= DATA SHOWN =
★ ★ ★ ★ ★
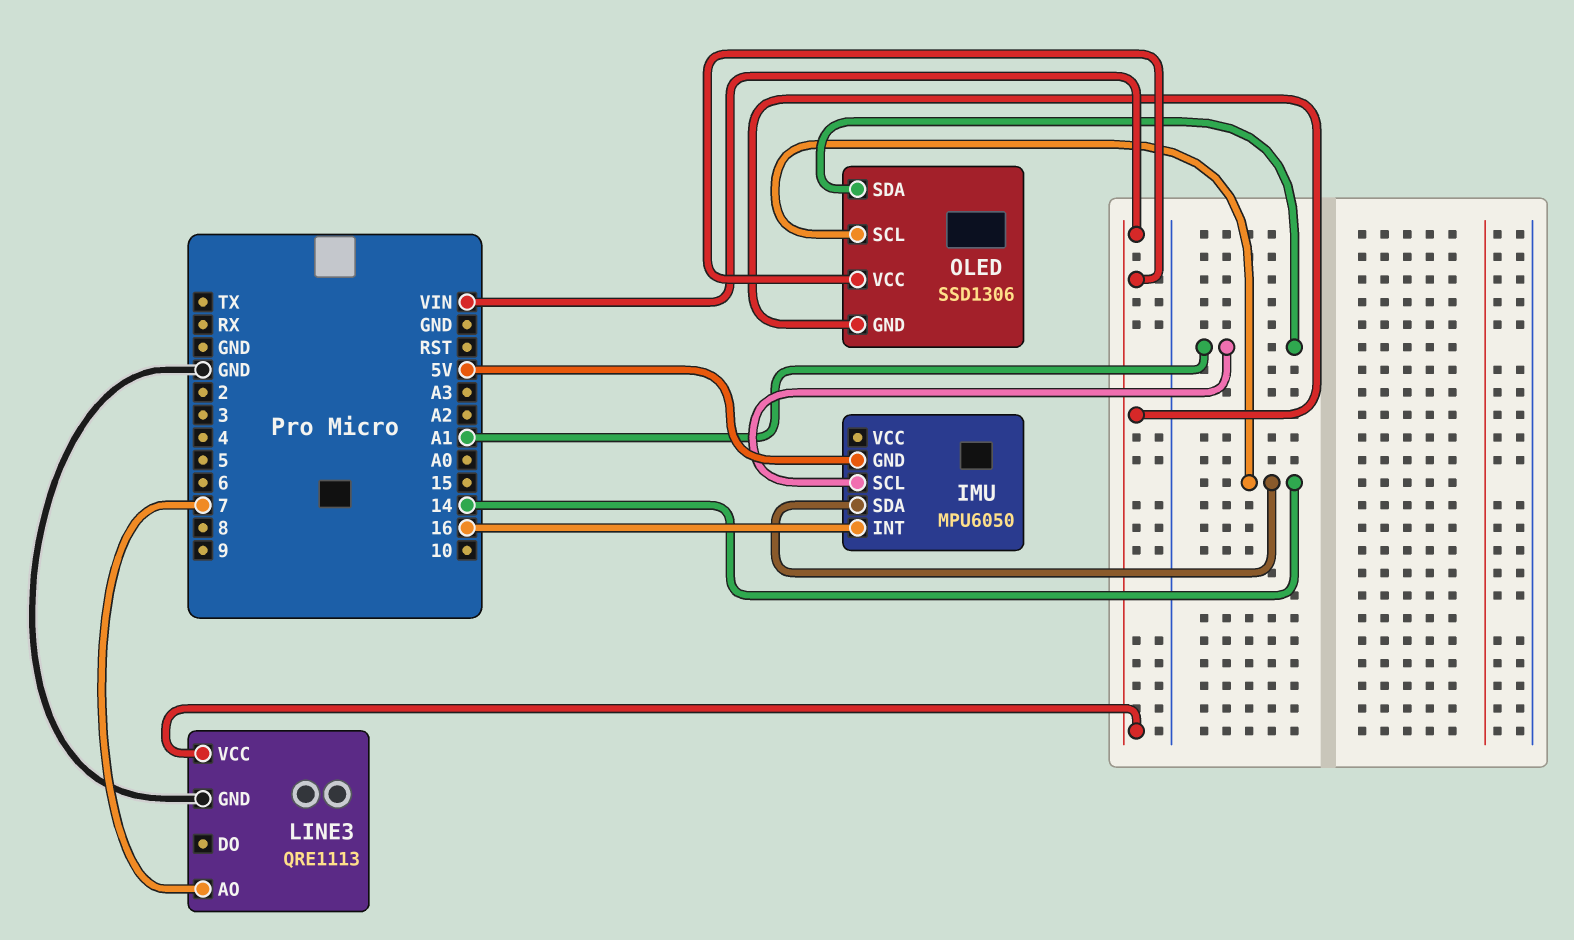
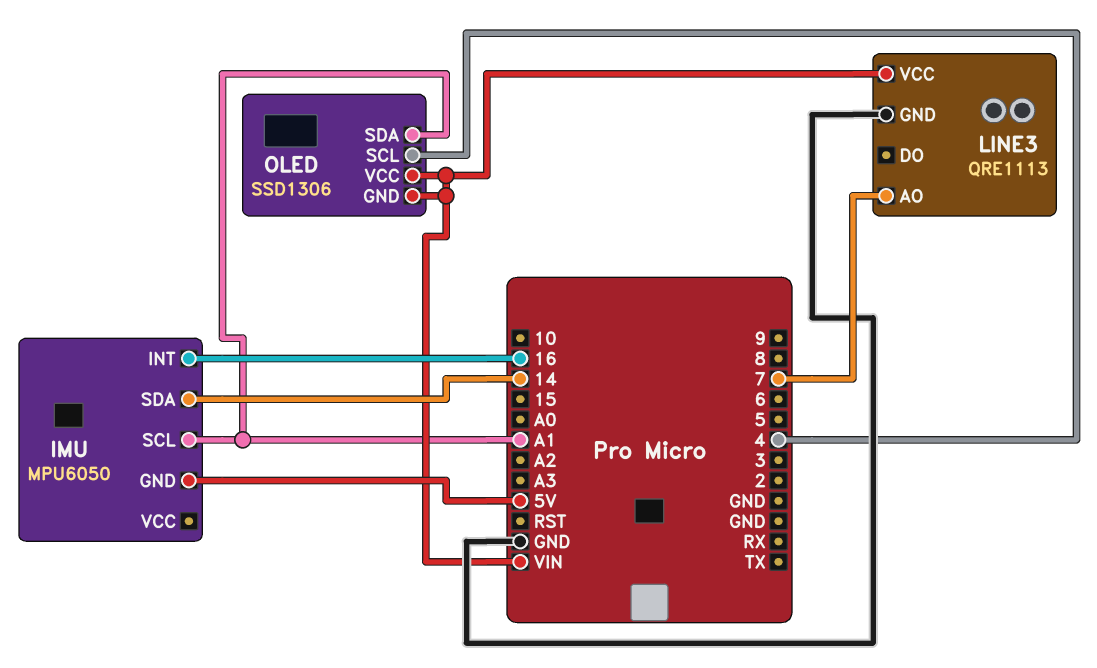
OLED pin SCL: 14 -> 4

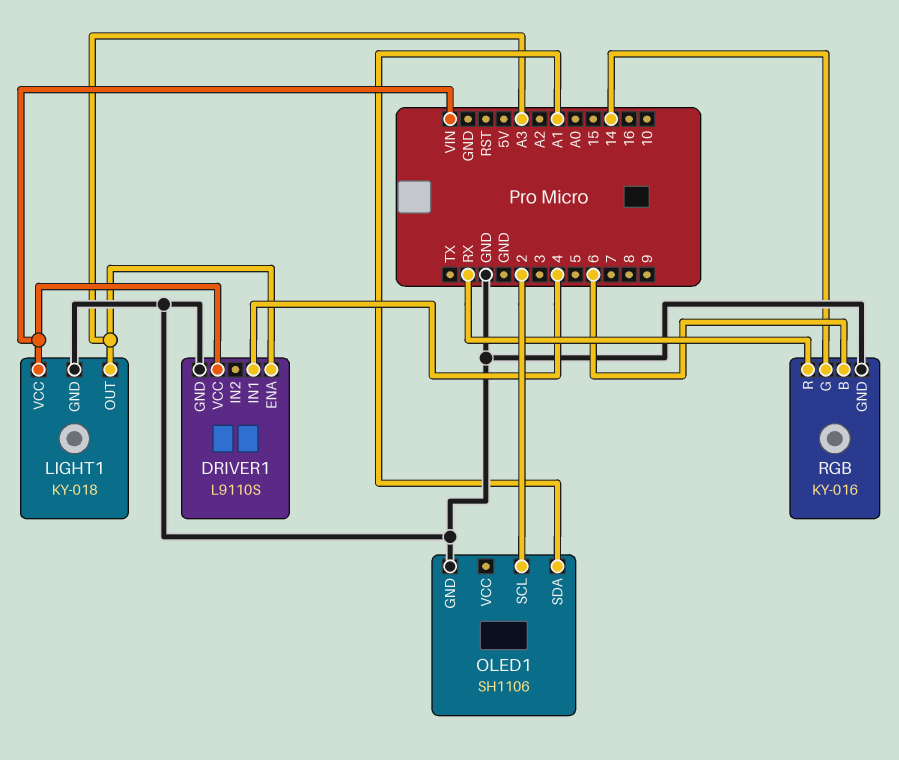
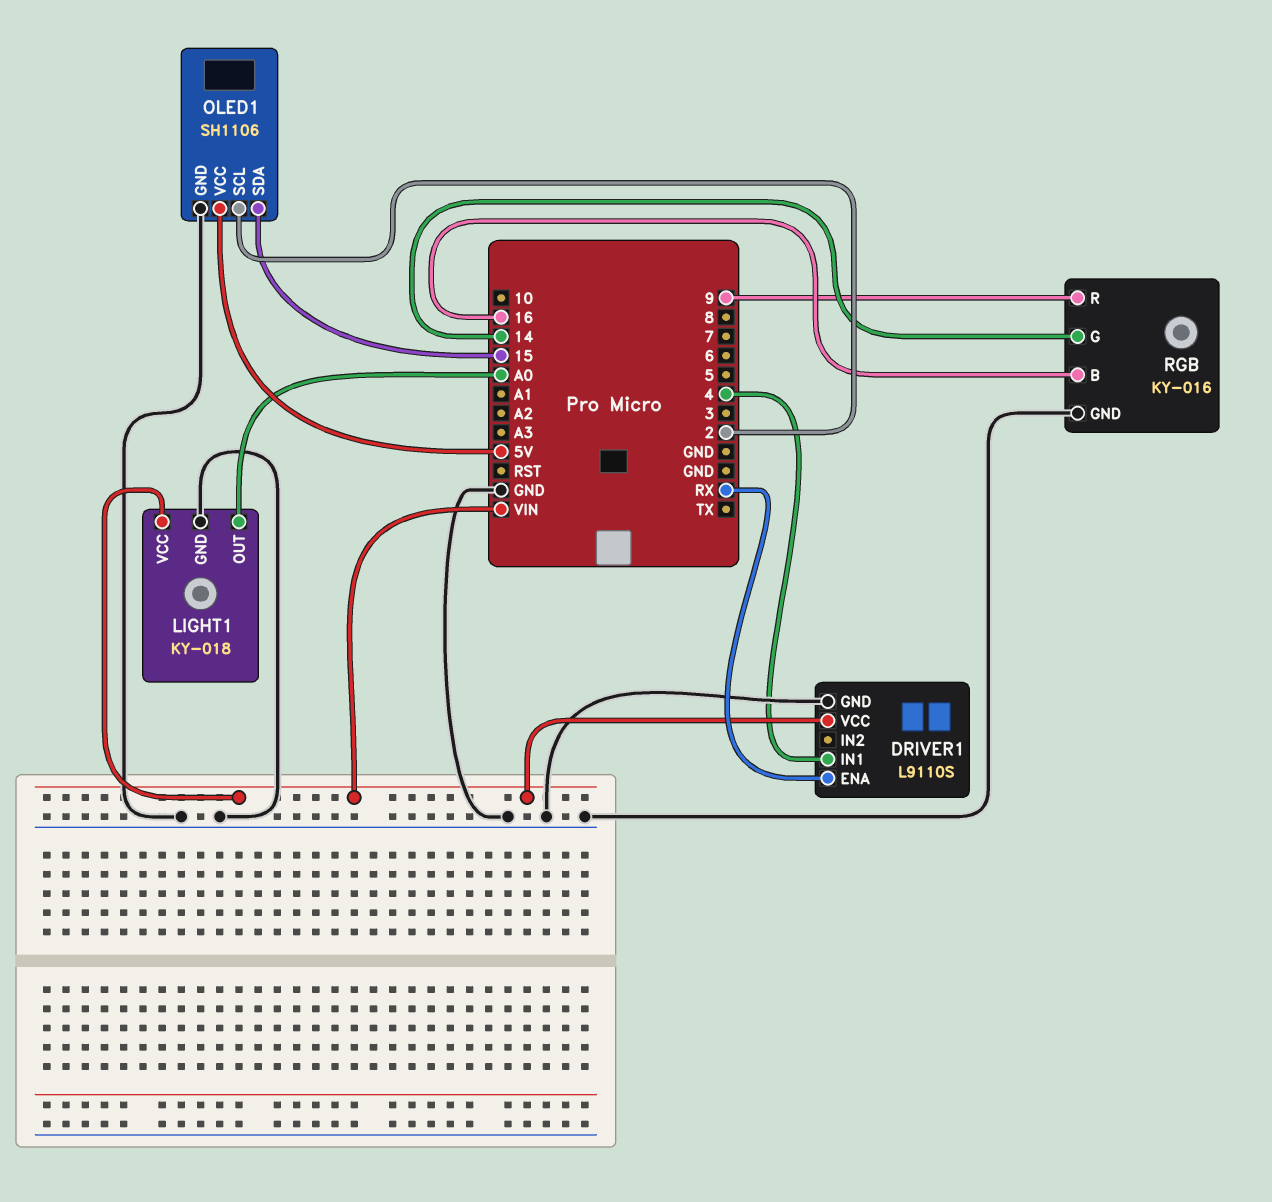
DRIVER1 pin ENA: A3 -> RX
LIGHT1 pin OUT: A3 -> A0
OLED1 pin SDA: A1 -> 15
OLED1 pin VCC: none -> 5V
RGB pin B: 6 -> 16
RGB pin R: RX -> 9

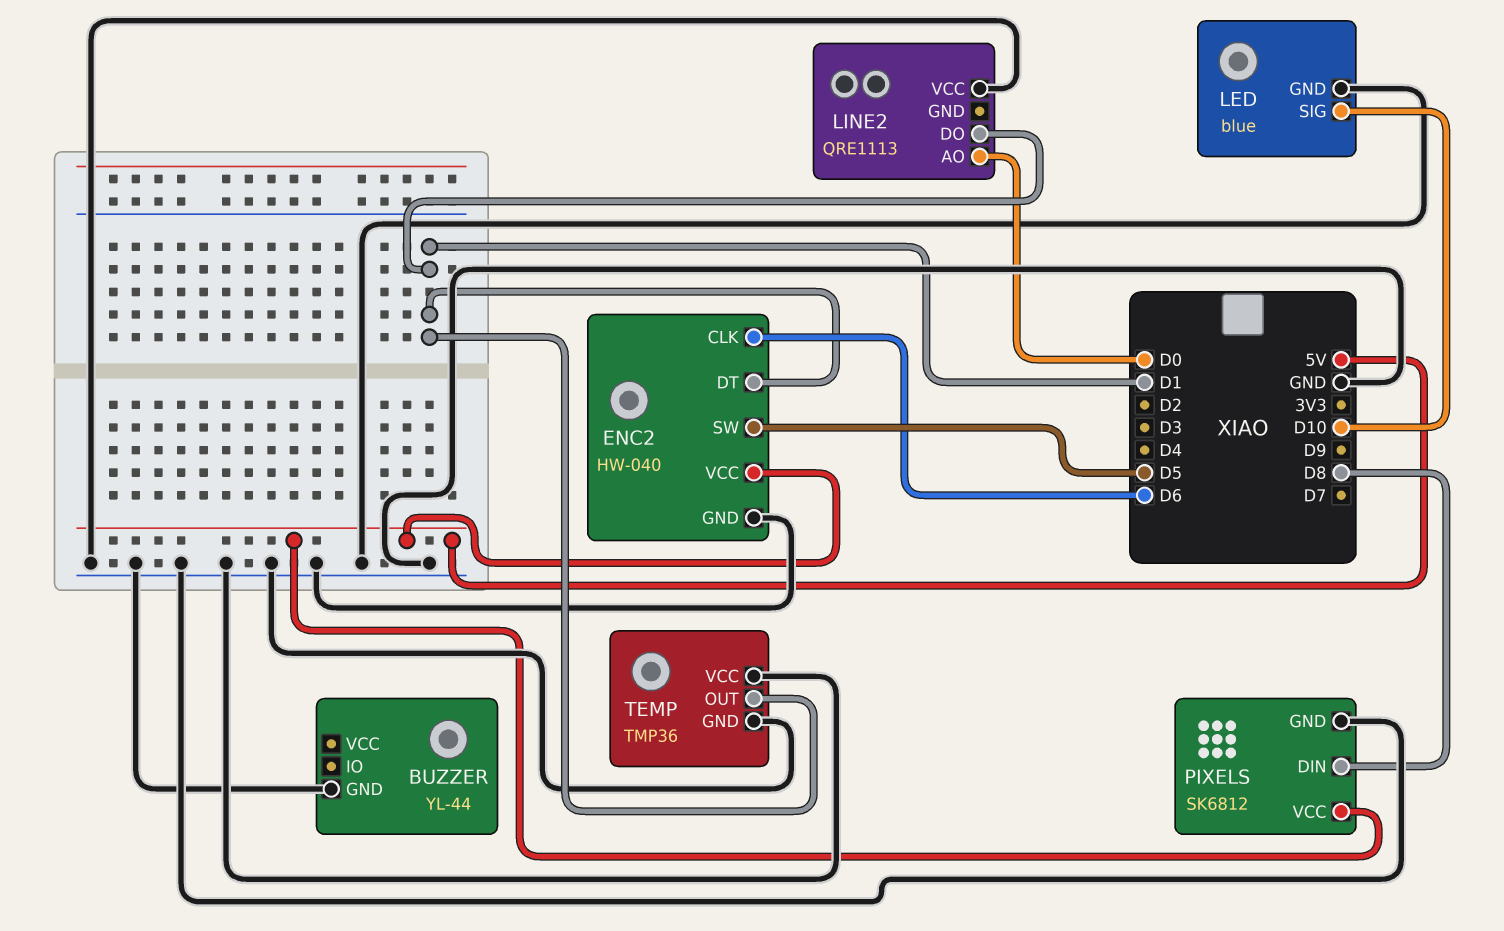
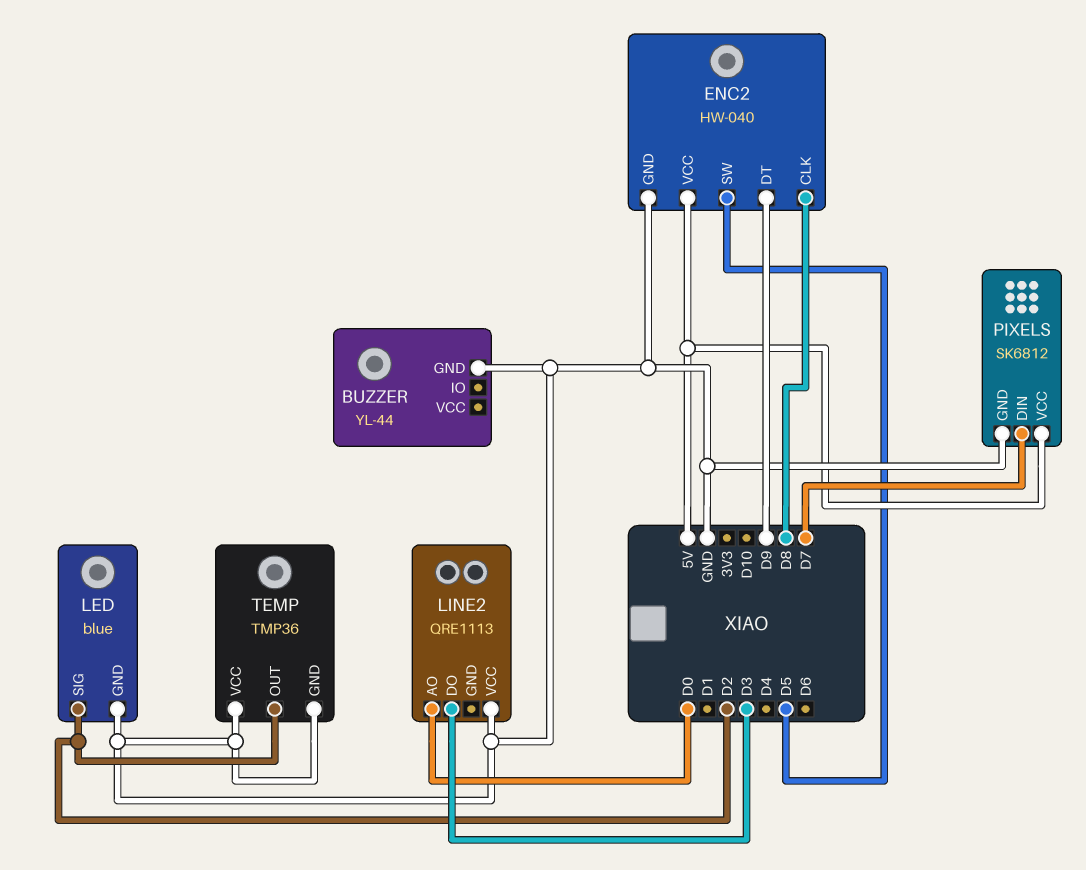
ENC2 pin CLK: D6 -> D8
ENC2 pin DT: D1 -> D9
LED pin SIG: D10 -> D2
LINE2 pin DO: D1 -> D3
PIXELS pin DIN: D8 -> D7
TEMP pin OUT: D1 -> D2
★ ★ ★ ★ ★
Beginning with the line that contains "ENC2 pin CLK: D6 -> D8", output each line of the listing above through the last one, exactly and with nothing added.

ENC2 pin CLK: D6 -> D8
ENC2 pin DT: D1 -> D9
LED pin SIG: D10 -> D2
LINE2 pin DO: D1 -> D3
PIXELS pin DIN: D8 -> D7
TEMP pin OUT: D1 -> D2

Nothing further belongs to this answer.